Requirement. Your answer must be the full set of records, copied exactly, with no pictures in it.

# # # #

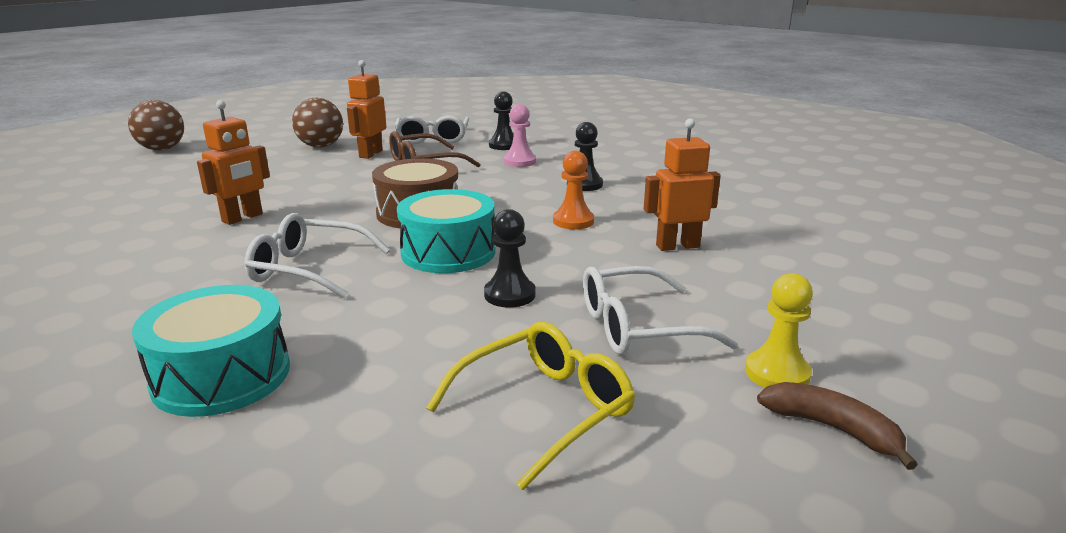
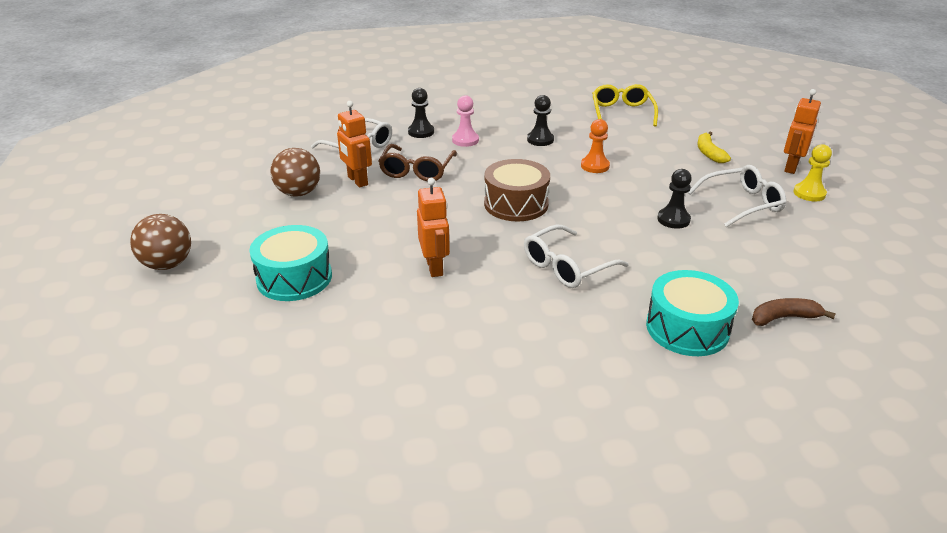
camera: 50 degrees left, 10 degrees up
(448, 252) = (595, 216): turquoise drum -> turquoise drum (294, 278)
(544, 409) = (795, 253): yellow glasses -> yellow glasses (622, 112)
(637, 327) = (742, 203): white glasses -> white glasses turned 135 degrees counterclockwise
(677, 246) = (663, 156): orange robot -> orange robot (790, 167)
(747, 269) = (709, 153): none -> yellow banana
(832, 429) = (856, 203): brown banana -> brown banana (784, 318)

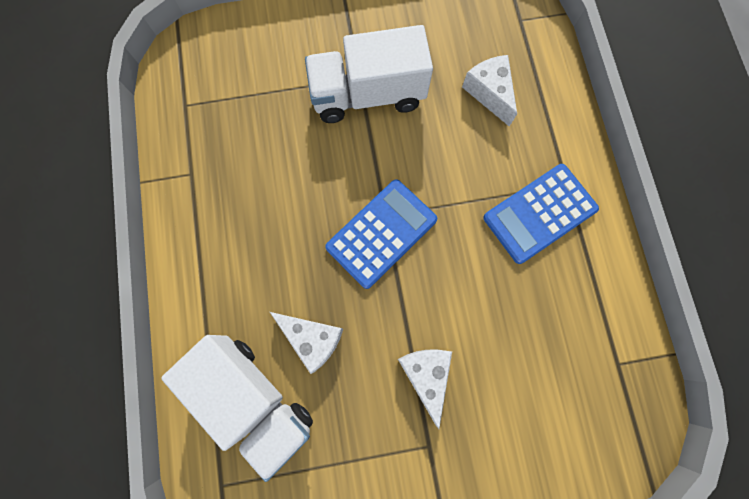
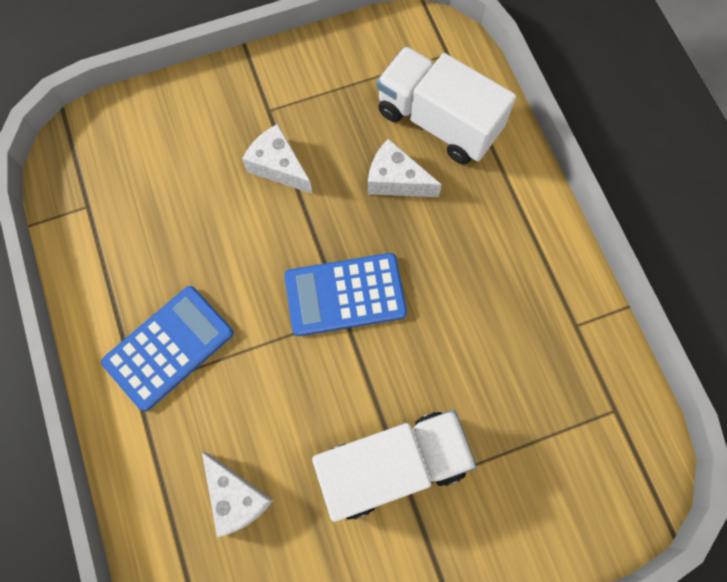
camera: 170 degrees right, 5 degrees down
(381, 233) = (345, 294): blue calculator -> blue calculator turned 45 degrees clockwise
(426, 375) = (278, 166): white cheese -> white cheese turned 150 degrees clockwise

# # # #

Task result.
camera: 50 degrees left, 10 degrees up
(448, 252) = (595, 216): turquoise drum -> turquoise drum (294, 278)
(544, 409) = (795, 253): yellow glasses -> yellow glasses (622, 112)
(637, 327) = (742, 203): white glasses -> white glasses turned 135 degrees counterclockwise
(677, 246) = (663, 156): orange robot -> orange robot (790, 167)
(747, 269) = (709, 153): none -> yellow banana
(832, 429) = (856, 203): brown banana -> brown banana (784, 318)

camera: 170 degrees right, 5 degrees down
(381, 233) = (345, 294): blue calculator -> blue calculator turned 45 degrees clockwise
(426, 375) = (278, 166): white cheese -> white cheese turned 150 degrees clockwise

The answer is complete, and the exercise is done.